EXERCISE – Look through the records that follow. Copy every line containing the word "plus".

GIVEN ENTRIES Block Start

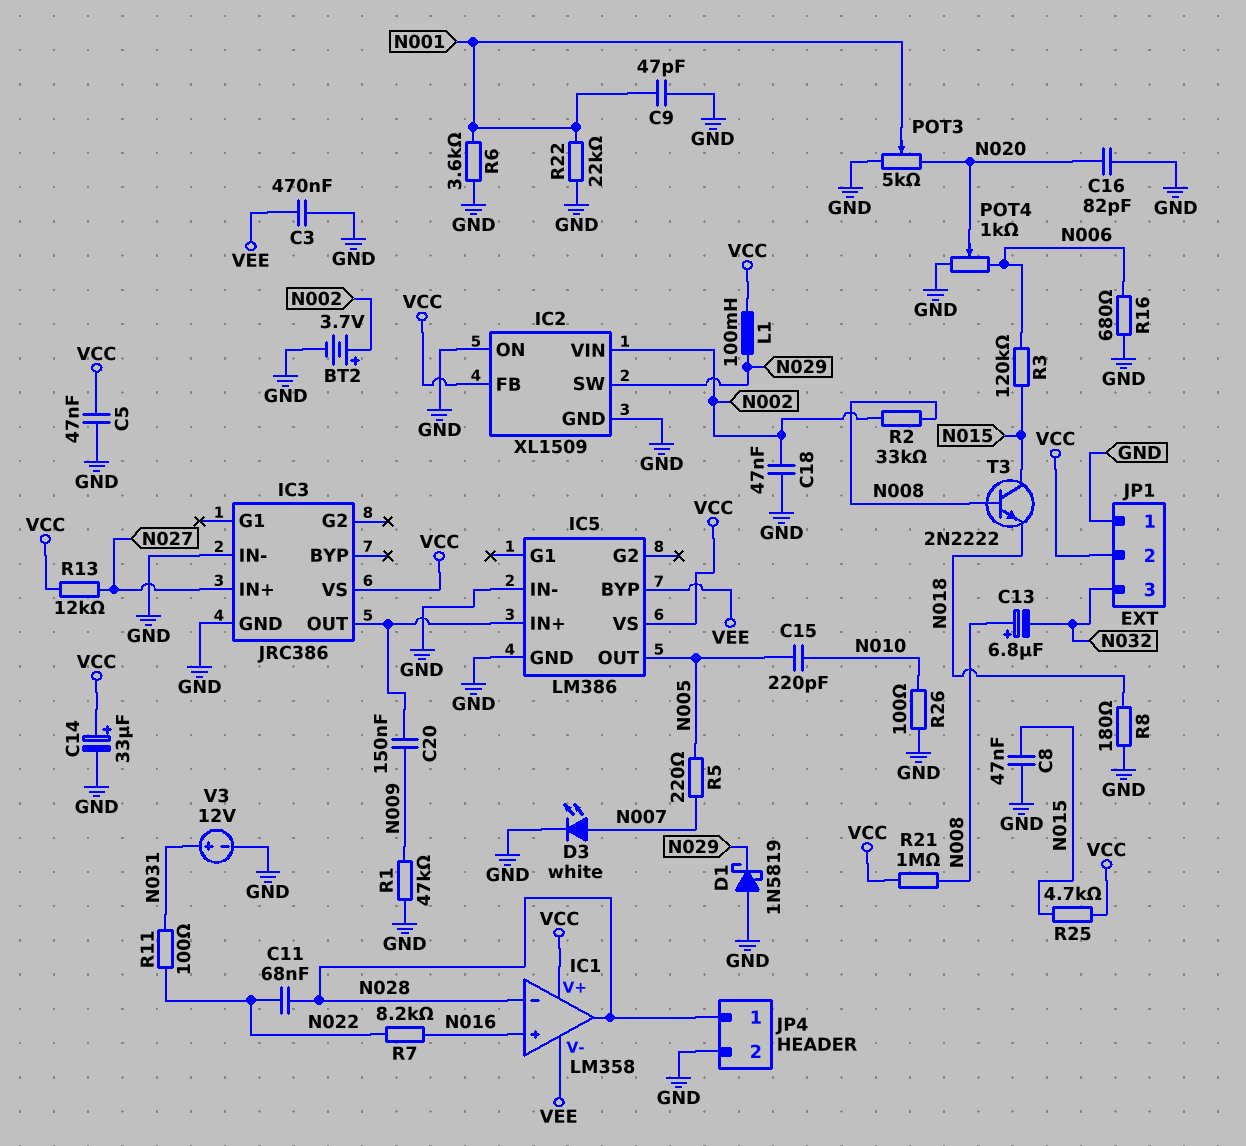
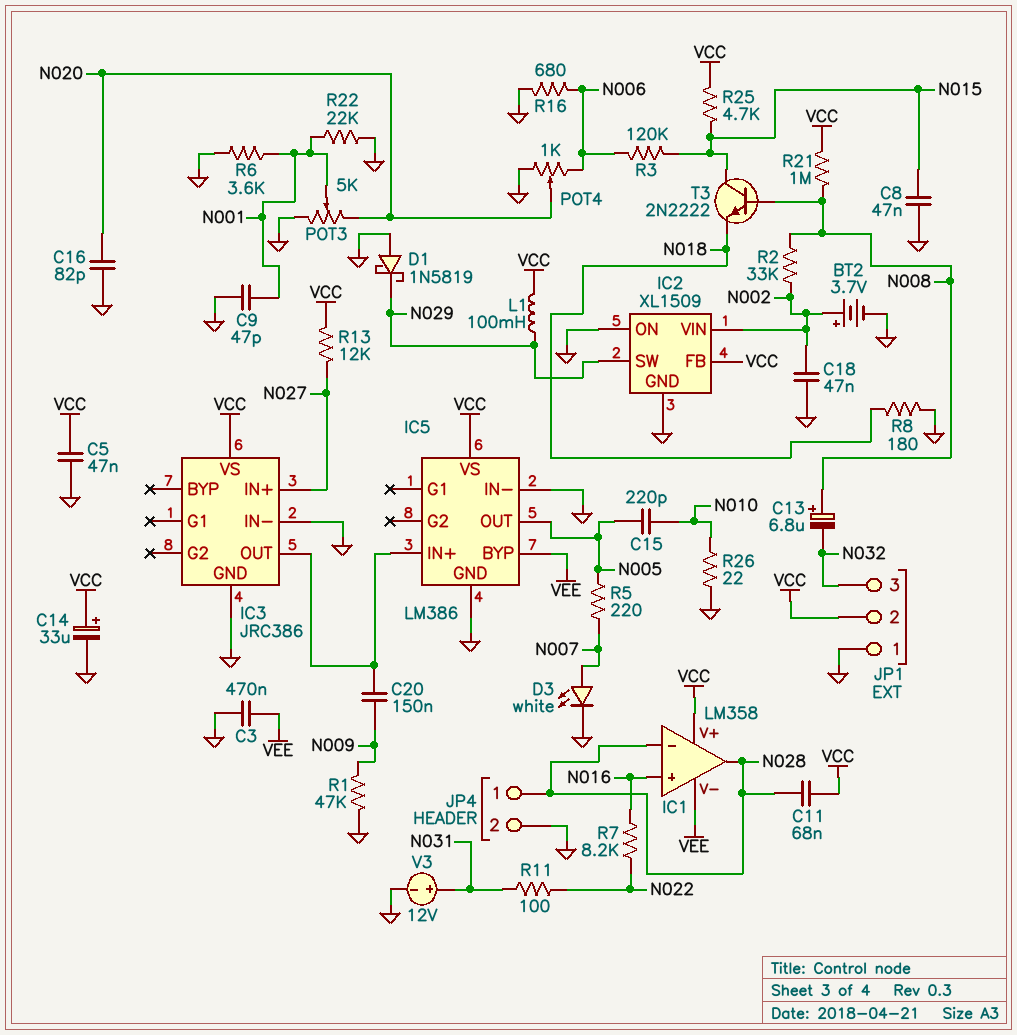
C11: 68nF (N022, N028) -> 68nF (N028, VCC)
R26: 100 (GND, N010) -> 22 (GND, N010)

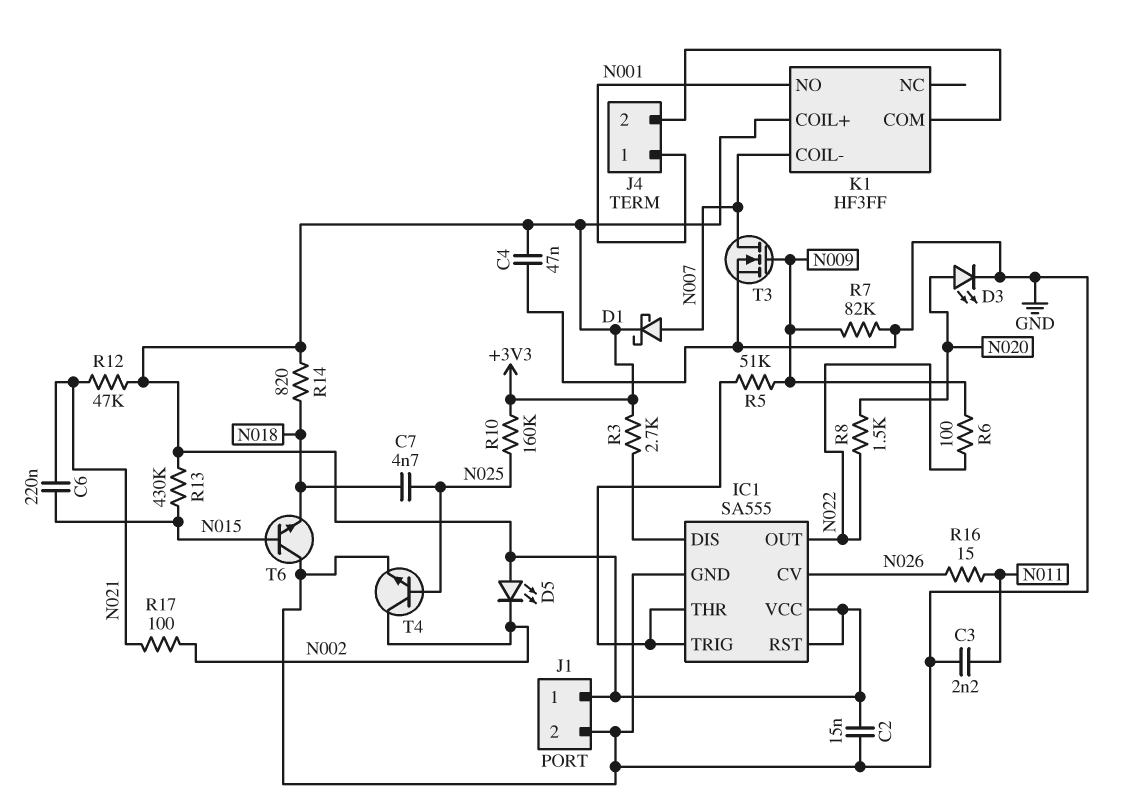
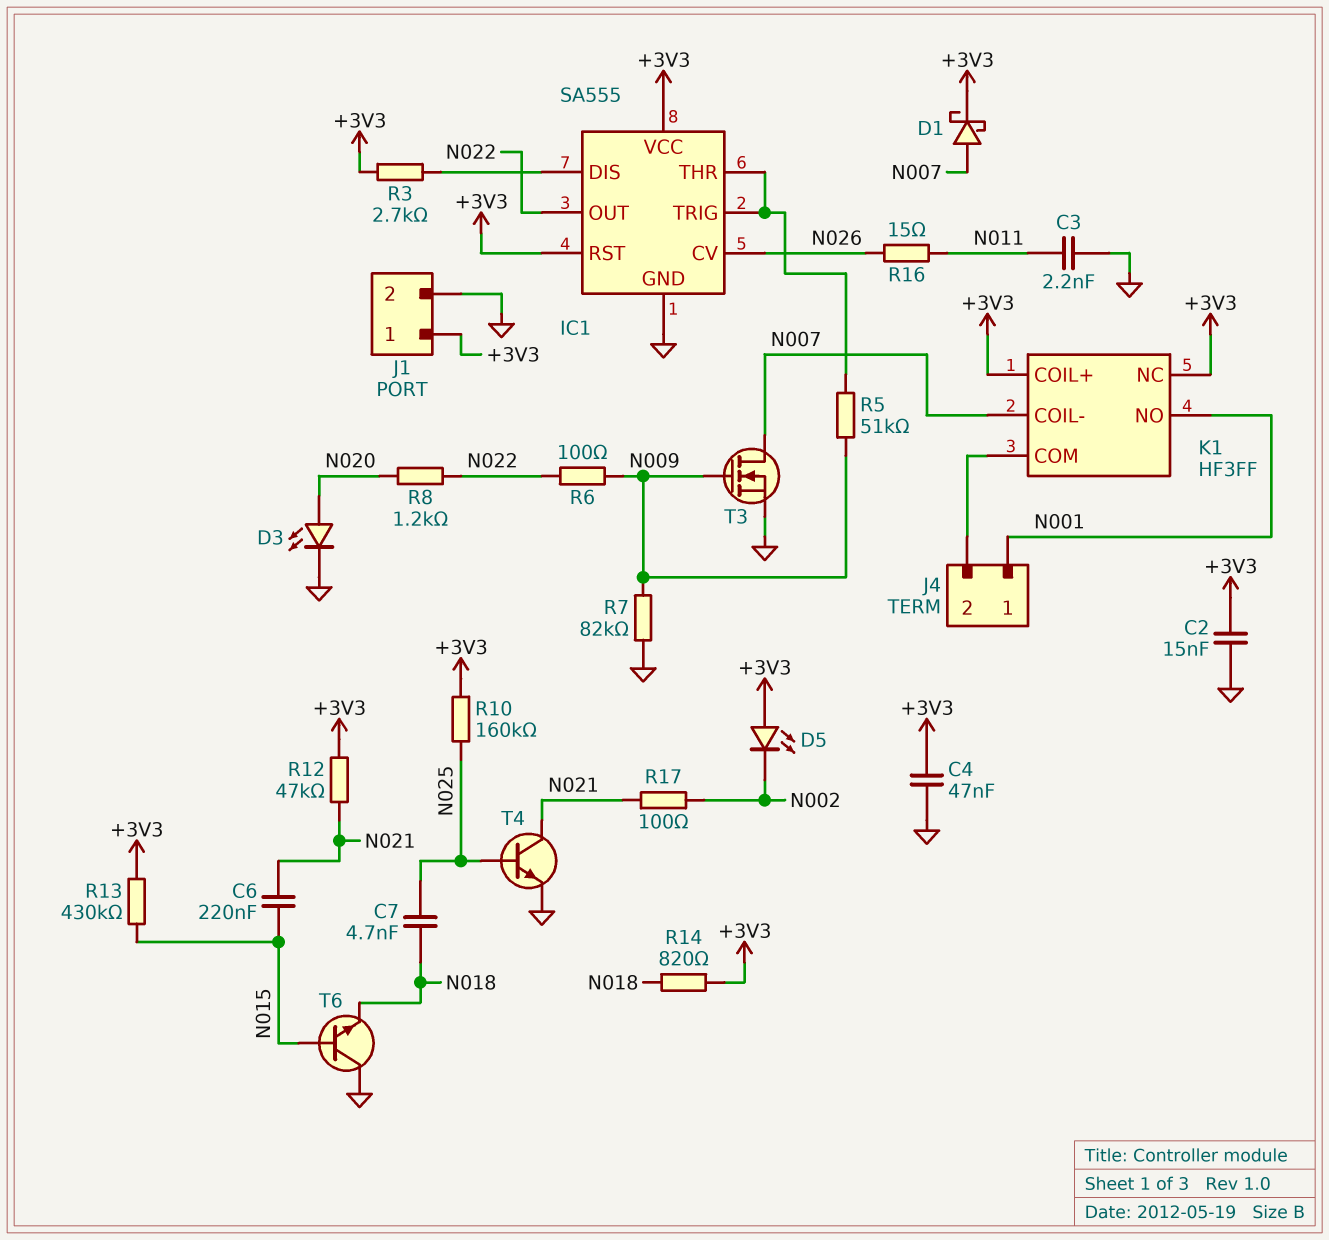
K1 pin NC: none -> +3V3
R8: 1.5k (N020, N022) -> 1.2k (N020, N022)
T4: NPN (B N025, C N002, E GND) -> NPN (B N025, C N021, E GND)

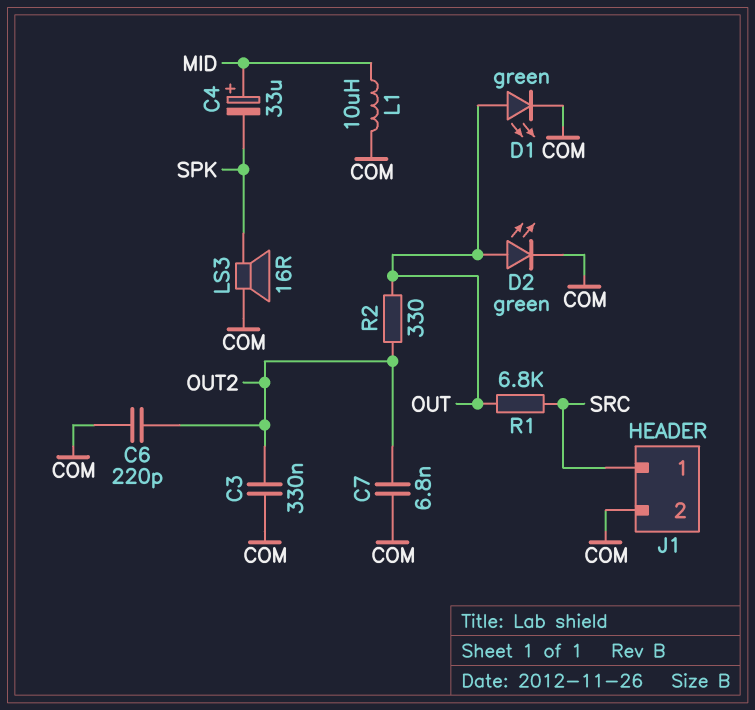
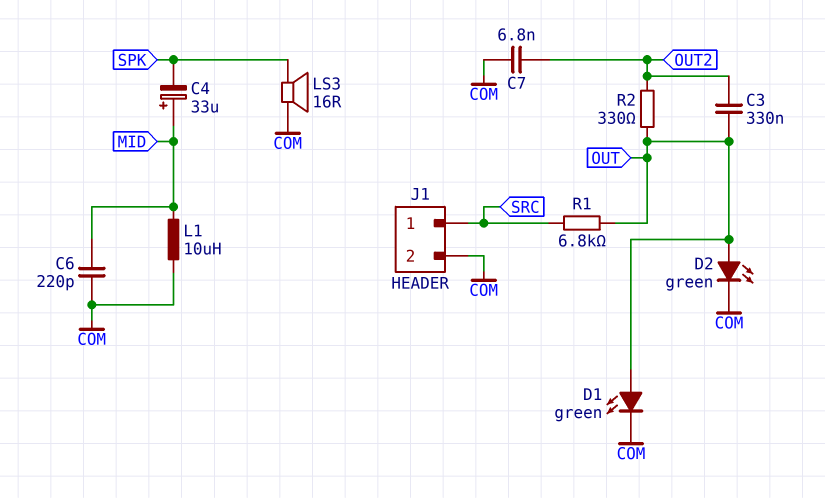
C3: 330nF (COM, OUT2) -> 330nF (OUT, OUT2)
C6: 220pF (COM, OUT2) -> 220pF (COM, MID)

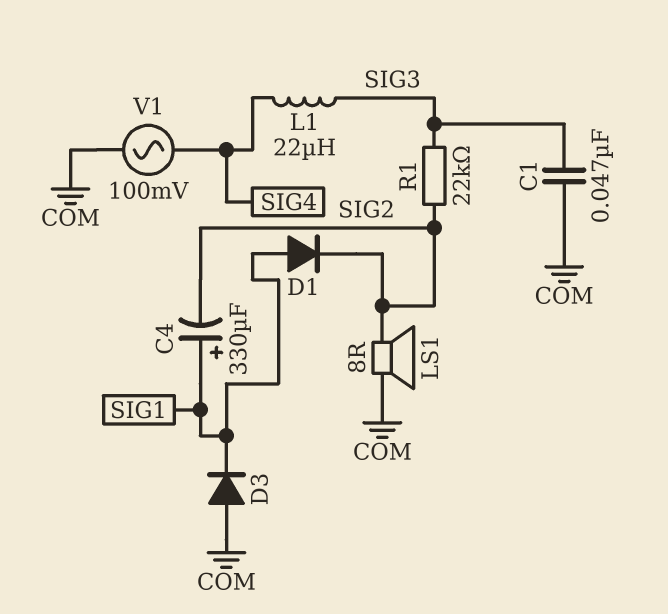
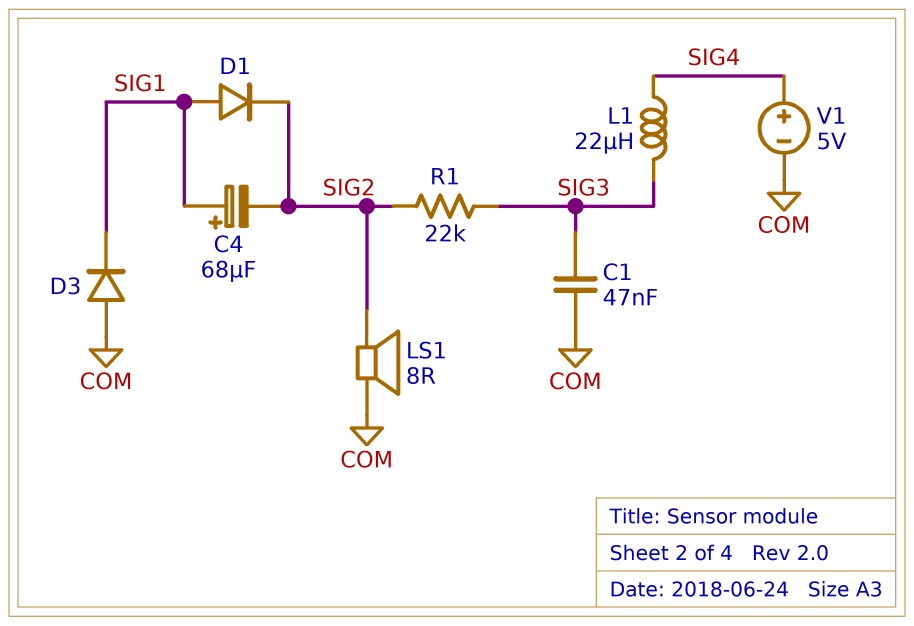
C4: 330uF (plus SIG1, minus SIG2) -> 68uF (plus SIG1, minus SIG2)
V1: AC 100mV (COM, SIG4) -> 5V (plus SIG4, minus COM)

GIVEN ENTRIES Block End

ANSWER TO THE PROBLEM –
C4: 330uF (plus SIG1, minus SIG2) -> 68uF (plus SIG1, minus SIG2)
V1: AC 100mV (COM, SIG4) -> 5V (plus SIG4, minus COM)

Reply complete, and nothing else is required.